(Beginning of DATA SUPPLIED)

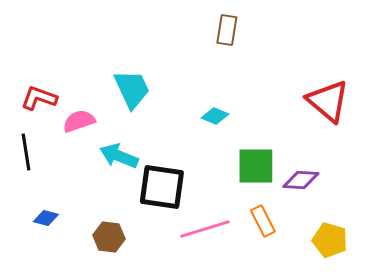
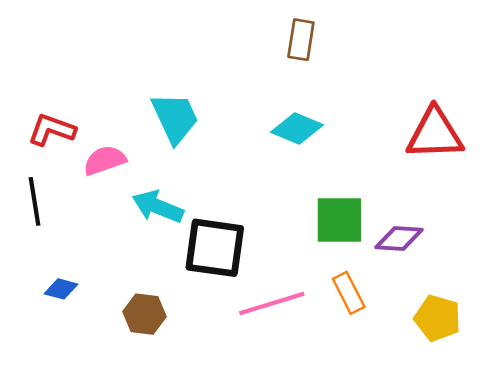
red triangle: (328, 101) -> (435, 134), turned -42
cyan diamond: (215, 116) -> (297, 128), moved, size x1.4

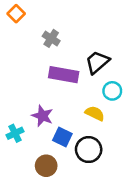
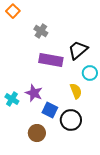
yellow semicircle: (95, 113) -> (76, 91), turned 42
cyan cross: (15, 133) -> (12, 99), moved, turned -32

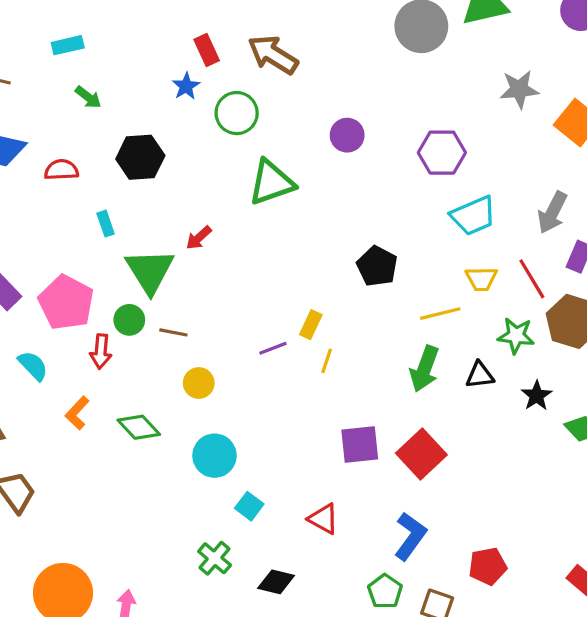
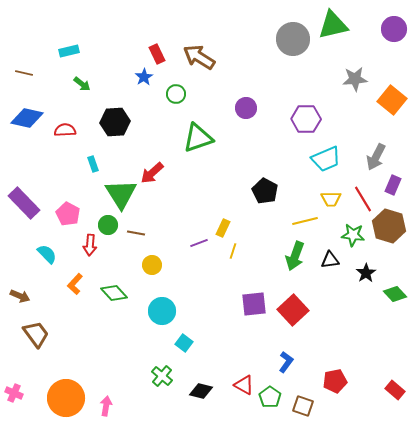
green circle: (237, 113) -> (176, 94), size x0.7
red arrow: (199, 238) -> (152, 173), size x1.4
pink pentagon: (66, 302) -> (68, 214), size x0.7
red triangle: (323, 519) -> (244, 385), moved
blue L-shape: (410, 536) -> (286, 362), size x0.7

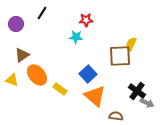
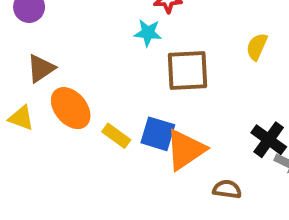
brown square: (120, 56) -> (187, 70), moved
blue square: (88, 74) -> (158, 134), moved, turned -30
orange triangle: (95, 96) -> (186, 150), turned 45

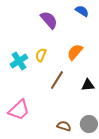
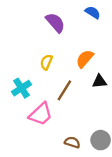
cyan cross: (19, 61) -> (21, 88), moved
black triangle: (88, 85) -> (99, 81), moved
pink trapezoid: (19, 110) -> (41, 114), moved

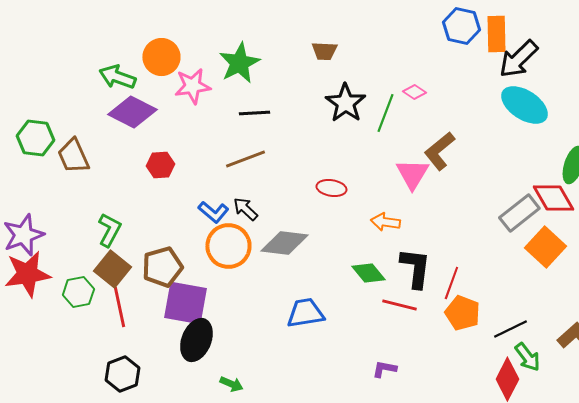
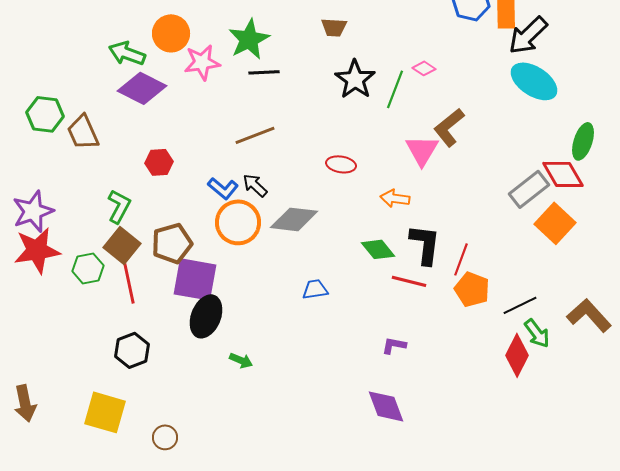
black line: (254, 113) -> (264, 72), moved
red hexagon: (160, 165) -> (159, 162), moved
blue trapezoid: (305, 313) -> (315, 289), size x0.7

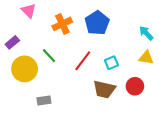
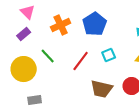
purple rectangle: (12, 42) -> (24, 34), moved
cyan square: (111, 63) -> (109, 55), moved
gray rectangle: (44, 101) -> (35, 100), moved

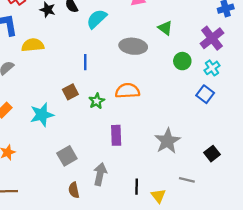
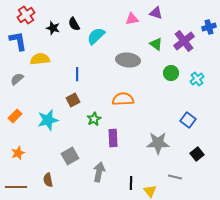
purple cross: (212, 38) -> (184, 41), moved
blue line: (85, 62) -> (77, 74), moved
blue square: (205, 94) -> (188, 120), moved
green star: (97, 101) -> (94, 119), moved
gray star: (167, 141) -> (158, 143), turned 30
brown semicircle: (74, 190) -> (48, 180), moved

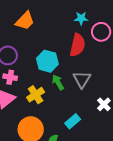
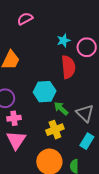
gray triangle: (82, 79) -> (85, 113), moved
yellow cross: (36, 95) -> (55, 130), moved, turned 30

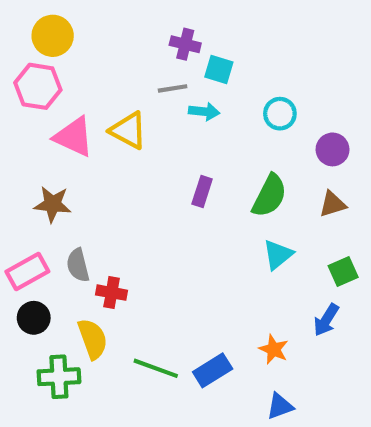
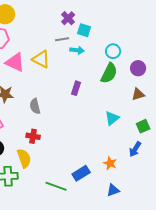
purple cross: (185, 44) -> (68, 18), turned 32
green semicircle: (269, 196) -> (109, 73), moved
gray semicircle: (78, 265) -> (35, 106), moved
green line: (156, 368) -> (56, 186), moved

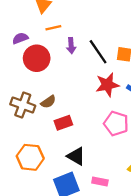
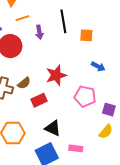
black line: (98, 52) -> (63, 21), moved, turned 30
red star: (107, 85) -> (56, 75), moved

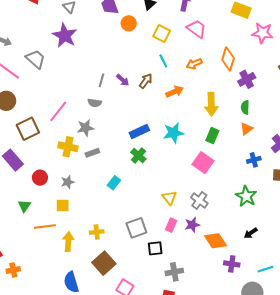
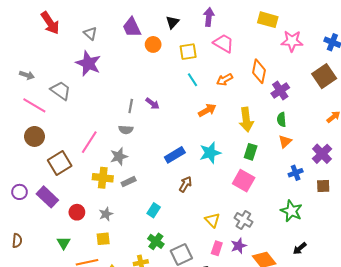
yellow square: (162, 34) -> (188, 52), turned -30
brown arrow: (146, 81) -> (185, 184), moved
green cross: (138, 156) -> (156, 241), moved

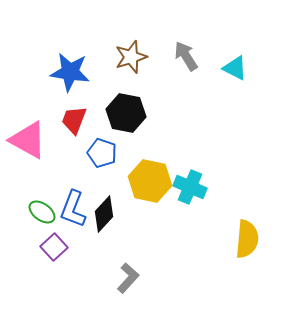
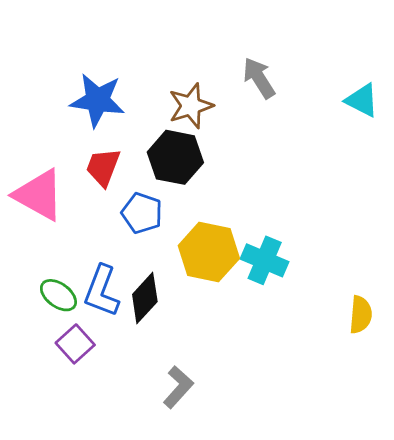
brown star: (131, 57) -> (191, 106), moved
cyan triangle: (235, 68) -> (362, 100), moved
yellow semicircle: (247, 239) -> (361, 315), moved, size x0.7

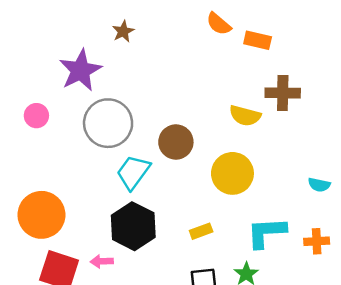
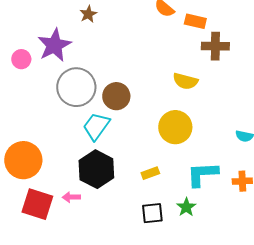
brown cross: (283, 93) -> (215, 46), moved
pink circle: (36, 116) -> (21, 59), moved
brown circle: (176, 142) -> (116, 96), moved

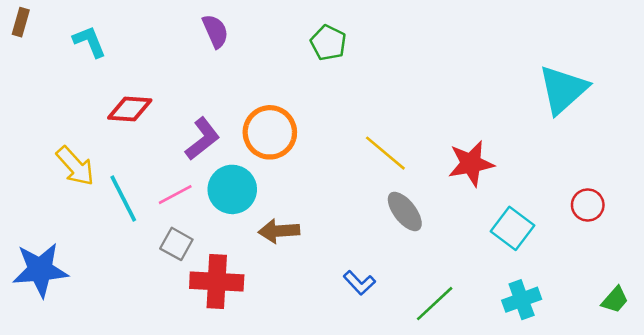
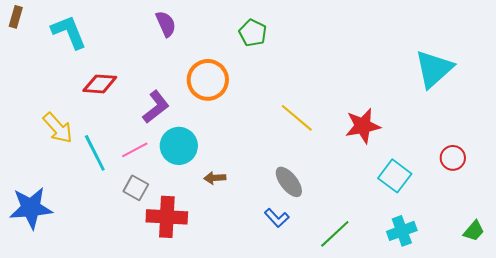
cyan L-shape: (90, 42) -> (69, 32), size x1.4
orange circle: (270, 132) -> (208, 80), moved
gray ellipse: (405, 211) -> (289, 182), moved
brown arrow: (279, 231) -> (215, 178), size x0.7

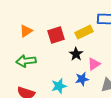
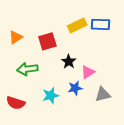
yellow rectangle: (84, 32) -> (77, 25), moved
green arrow: (26, 61) -> (27, 69), moved

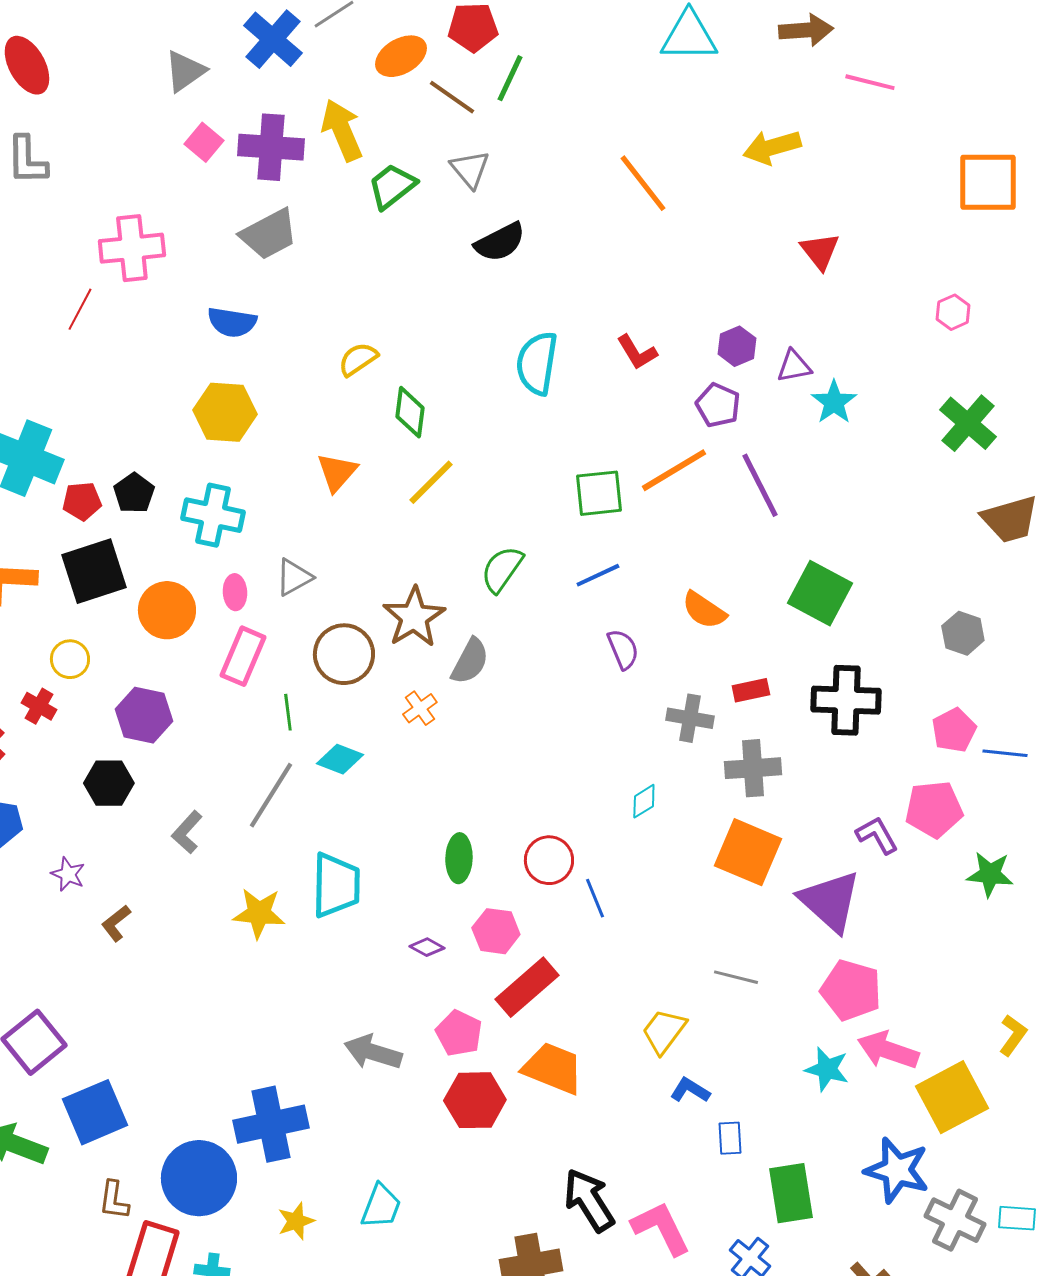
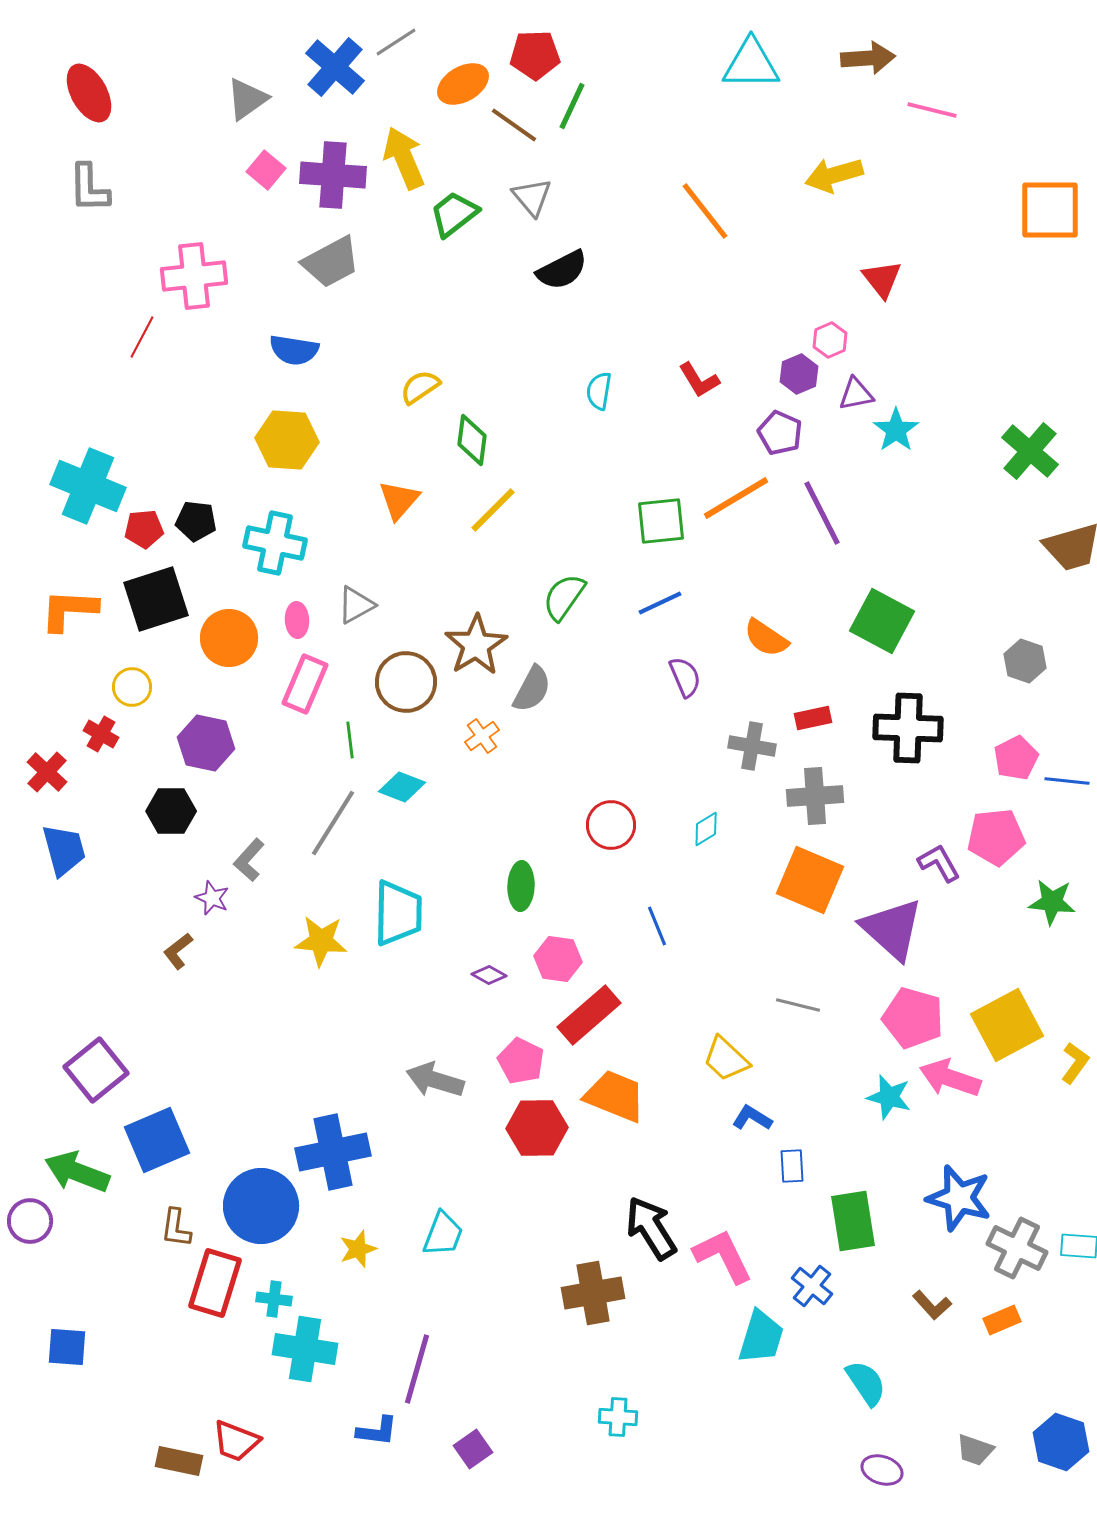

(End of DATA SUPPLIED)

WORK REQUIRED: "blue square: (205, 94) -> (188, 120), moved" marks the last line to keep. Retype every line from the start of the entries through that one, exactly, and drop the pictures.

WRITTEN ANSWER:
red triangle: (328, 101) -> (435, 134), turned -42
cyan diamond: (215, 116) -> (297, 128), moved, size x1.4

yellow semicircle: (95, 113) -> (76, 91), turned 42
cyan cross: (15, 133) -> (12, 99), moved, turned -32

green circle: (237, 113) -> (176, 94), size x0.7
red arrow: (199, 238) -> (152, 173), size x1.4
pink pentagon: (66, 302) -> (68, 214), size x0.7
red triangle: (323, 519) -> (244, 385), moved
blue L-shape: (410, 536) -> (286, 362), size x0.7

brown square: (120, 56) -> (187, 70), moved
blue square: (88, 74) -> (158, 134), moved, turned -30
orange triangle: (95, 96) -> (186, 150), turned 45

cyan cross: (19, 61) -> (21, 88), moved
black triangle: (88, 85) -> (99, 81), moved
pink trapezoid: (19, 110) -> (41, 114), moved

black line: (254, 113) -> (264, 72), moved
red hexagon: (160, 165) -> (159, 162), moved
blue trapezoid: (305, 313) -> (315, 289), size x0.7

purple rectangle: (12, 42) -> (24, 34), moved
cyan square: (111, 63) -> (109, 55), moved
gray rectangle: (44, 101) -> (35, 100), moved

purple cross: (212, 38) -> (184, 41), moved
blue line: (85, 62) -> (77, 74), moved
blue square: (205, 94) -> (188, 120), moved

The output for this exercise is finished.